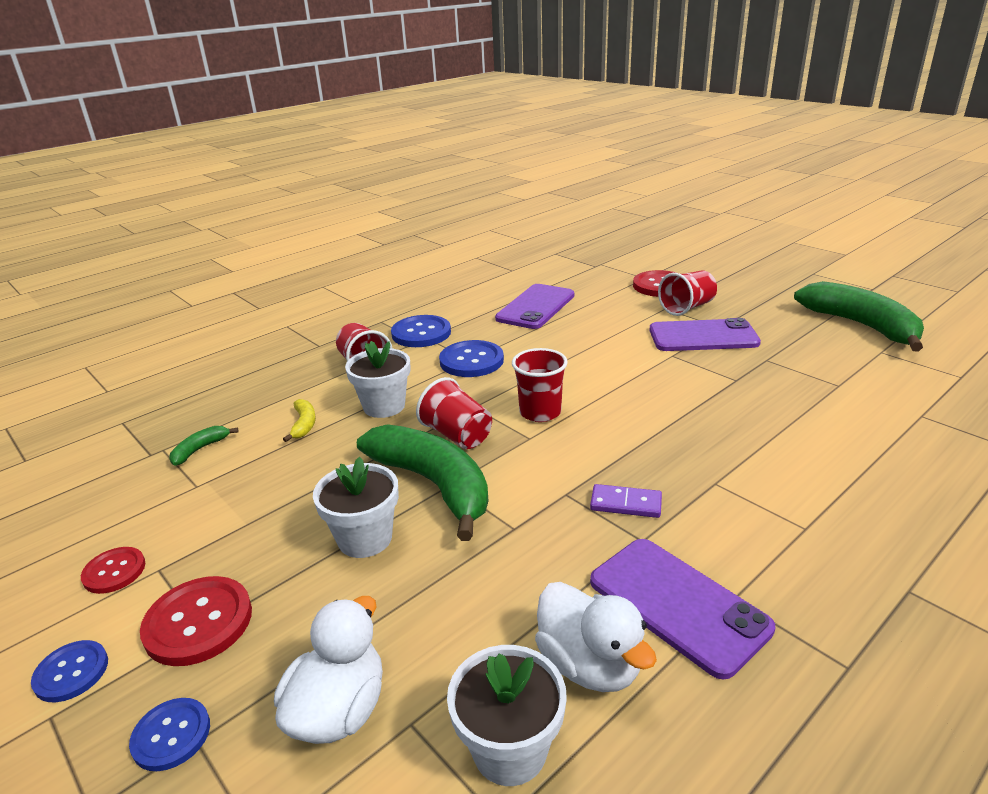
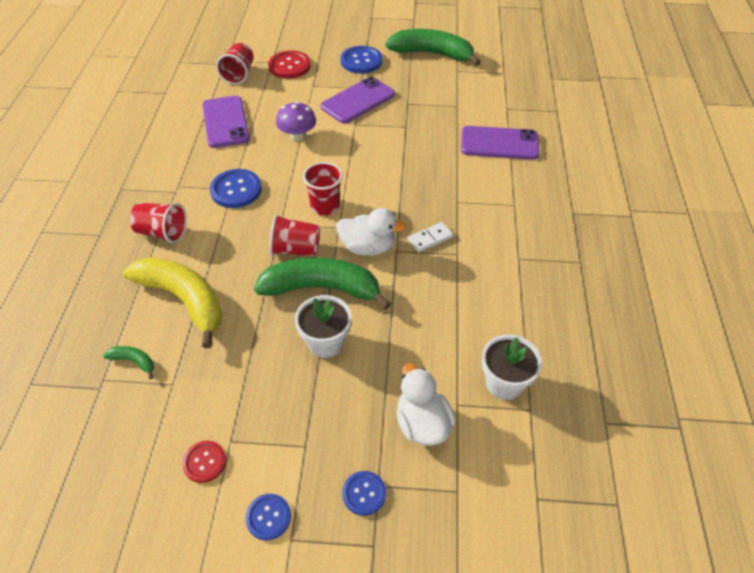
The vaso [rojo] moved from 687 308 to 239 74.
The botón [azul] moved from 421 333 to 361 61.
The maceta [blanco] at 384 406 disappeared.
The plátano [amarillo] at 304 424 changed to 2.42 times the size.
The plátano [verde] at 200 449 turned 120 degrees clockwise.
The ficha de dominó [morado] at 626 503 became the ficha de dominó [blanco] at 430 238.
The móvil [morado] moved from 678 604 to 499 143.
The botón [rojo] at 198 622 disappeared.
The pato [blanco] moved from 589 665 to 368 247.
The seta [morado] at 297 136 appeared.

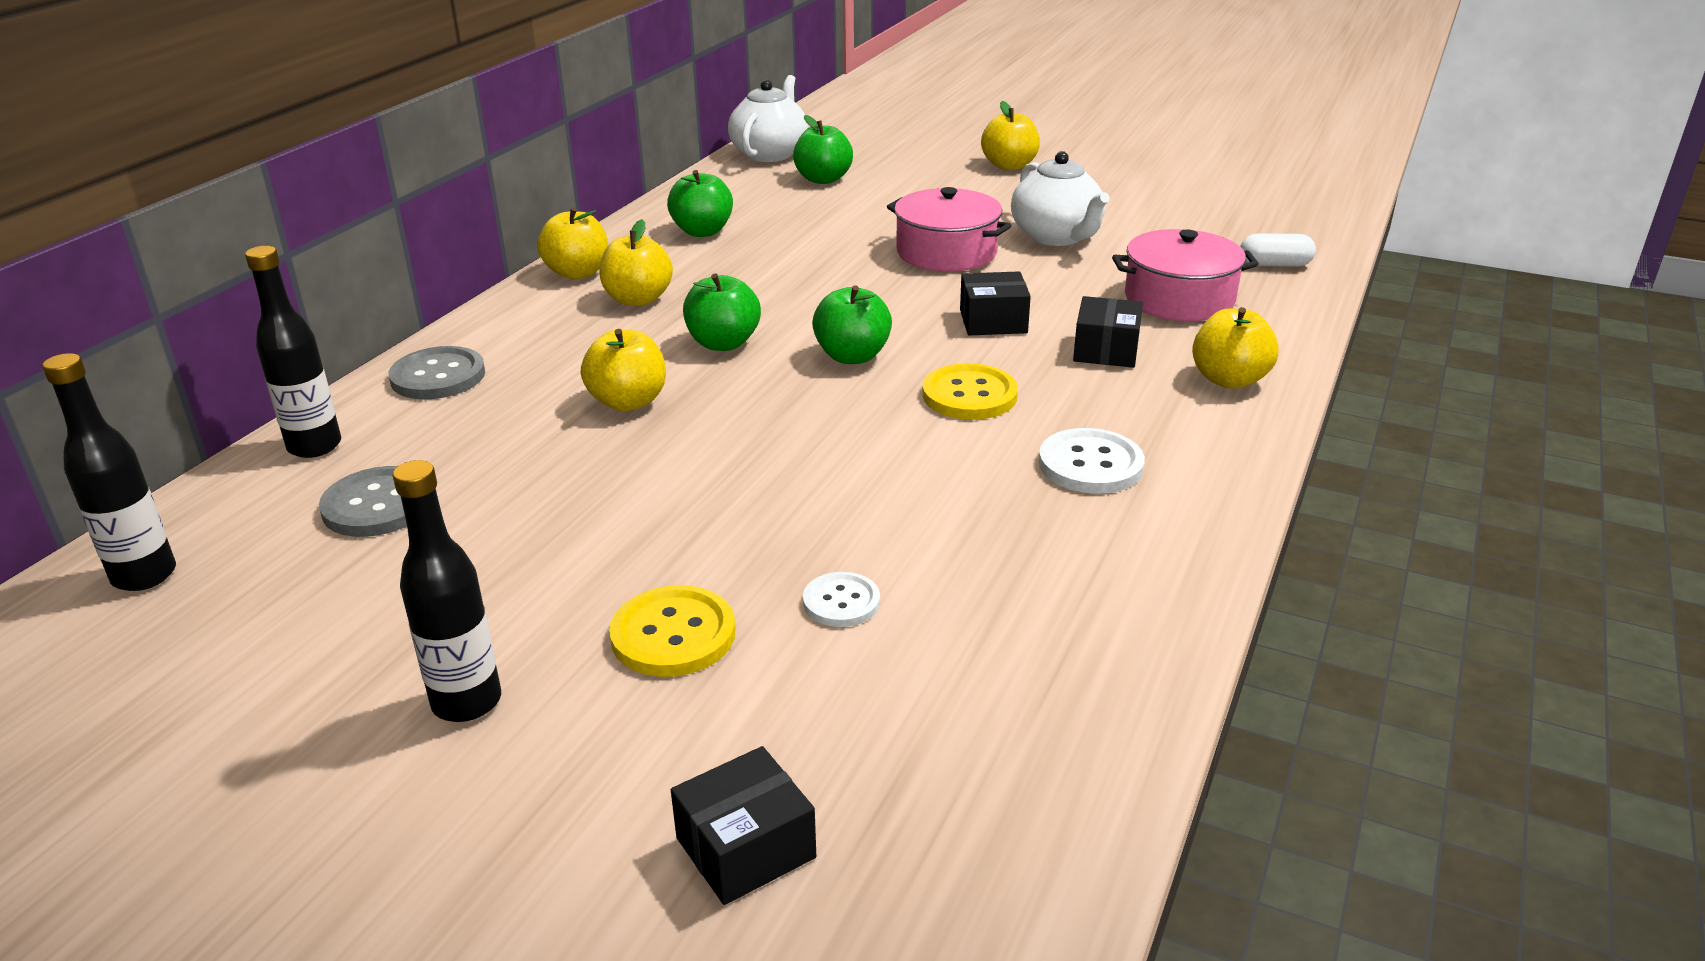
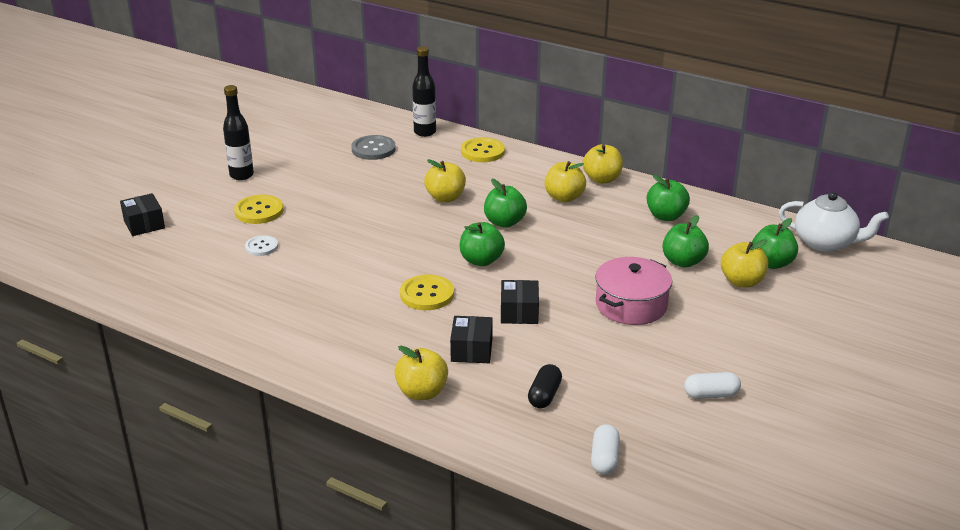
The manzana [amarillo] moved from 1009 166 to 742 282.
The tetera [blanco] at 1057 236 disappeared.
The olla [rosa] at 1179 299 was replaced by the cápsula [negro] at 544 395.
The caja [negro] at 1106 350 turned 75 degrees clockwise.
The botón [gris] at 438 376 became the botón [amarillo] at 482 152.
The botella [negro] at 144 576 disappeared.
The botón [blanco] at 1090 464 disappeared.
The manzana [verde] at 683 262 appeared.
The cápsula [blanco] at 711 395 appeared.

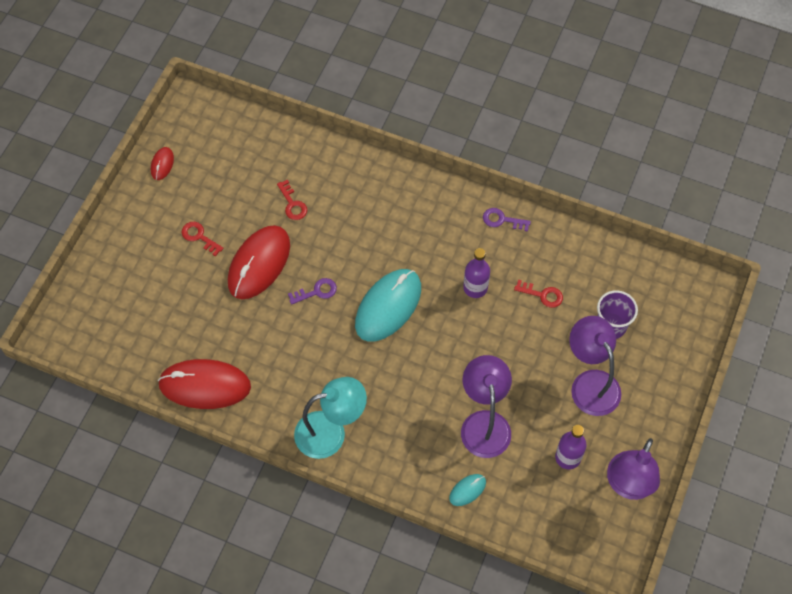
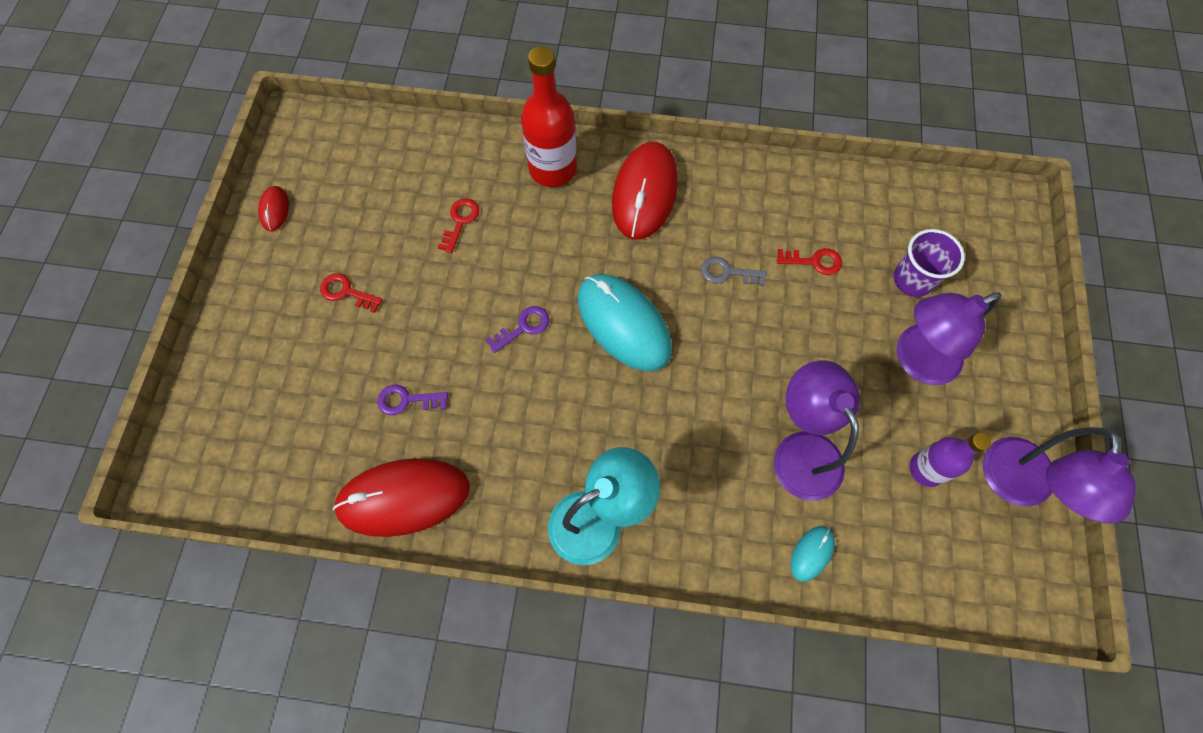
The llave [rojo] at 292 204 turned 120 degrees counterclockwise.
The llave [morado] moved from 502 220 to 407 400.
The ratón [rojo] moved from 259 264 to 645 193.
The botella [morado] at 475 288 was replaced by the llave [gris] at 727 272.
The ratón [turquesa] at 388 306 turned 60 degrees counterclockwise.
The lámpara [morado] at 590 383 turned 75 degrees counterclockwise.
The botella [rojo] at 553 169 appeared.

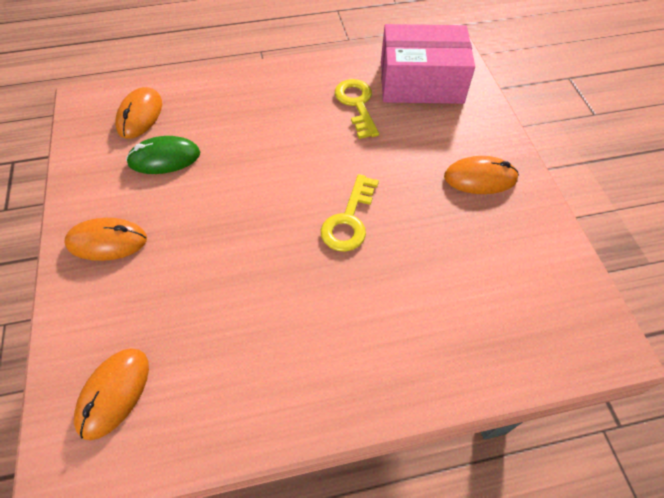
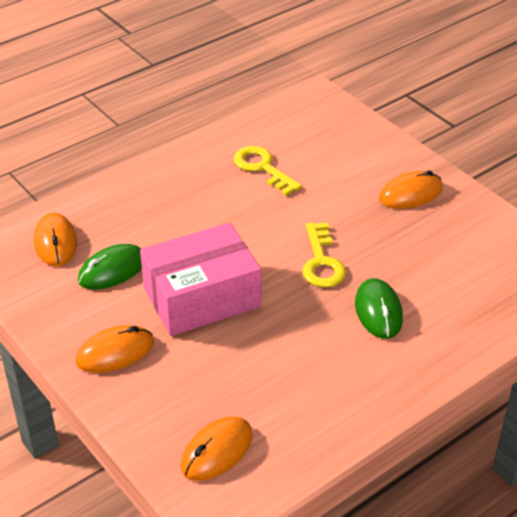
The caja [rosa] moved from 421 82 to 201 297.
The ratón [naranja] at 114 393 turned 45 degrees clockwise.
The ratón [verde] at 378 311 appeared.

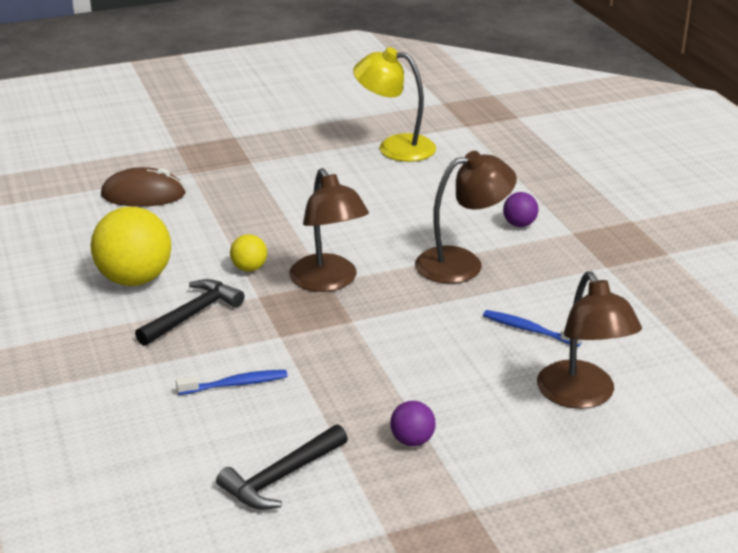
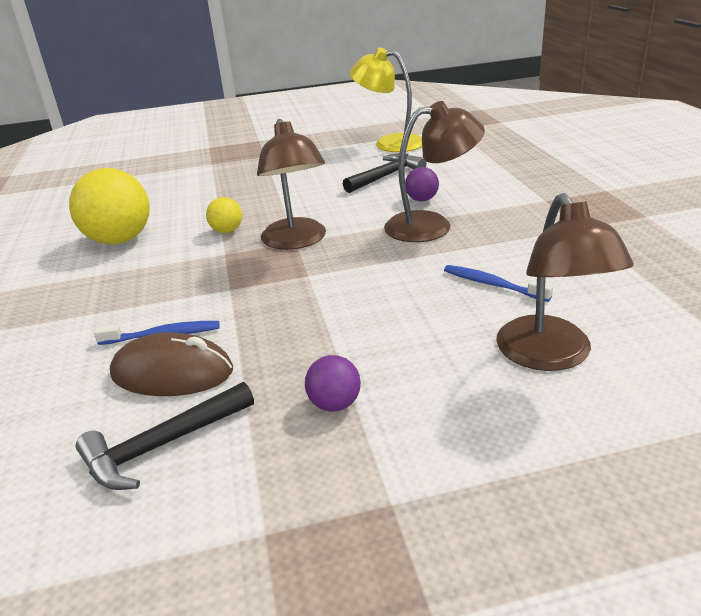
The ratón [marrón] moved from 143 194 to 172 372.
The pelota [morado] moved from 519 224 to 422 200.
The martillo [negro] moved from 193 314 to 386 176.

> WORK INSTRUCTIONS:
After locating the line containing "The ficha de dominó [morado]" in the entries above, repeat only it and each later line through the end, exactly, without any pictures.

> ANSWER TO THIS TASK:
The ficha de dominó [morado] at 626 503 became the ficha de dominó [blanco] at 430 238.
The móvil [morado] moved from 678 604 to 499 143.
The botón [rojo] at 198 622 disappeared.
The pato [blanco] moved from 589 665 to 368 247.
The seta [morado] at 297 136 appeared.

The manzana [amarillo] moved from 1009 166 to 742 282.
The tetera [blanco] at 1057 236 disappeared.
The olla [rosa] at 1179 299 was replaced by the cápsula [negro] at 544 395.
The caja [negro] at 1106 350 turned 75 degrees clockwise.
The botón [gris] at 438 376 became the botón [amarillo] at 482 152.
The botella [negro] at 144 576 disappeared.
The botón [blanco] at 1090 464 disappeared.
The manzana [verde] at 683 262 appeared.
The cápsula [blanco] at 711 395 appeared.

The llave [rojo] at 292 204 turned 120 degrees counterclockwise.
The llave [morado] moved from 502 220 to 407 400.
The ratón [rojo] moved from 259 264 to 645 193.
The botella [morado] at 475 288 was replaced by the llave [gris] at 727 272.
The ratón [turquesa] at 388 306 turned 60 degrees counterclockwise.
The lámpara [morado] at 590 383 turned 75 degrees counterclockwise.
The botella [rojo] at 553 169 appeared.

The caja [rosa] moved from 421 82 to 201 297.
The ratón [naranja] at 114 393 turned 45 degrees clockwise.
The ratón [verde] at 378 311 appeared.

The ratón [marrón] moved from 143 194 to 172 372.
The pelota [morado] moved from 519 224 to 422 200.
The martillo [negro] moved from 193 314 to 386 176.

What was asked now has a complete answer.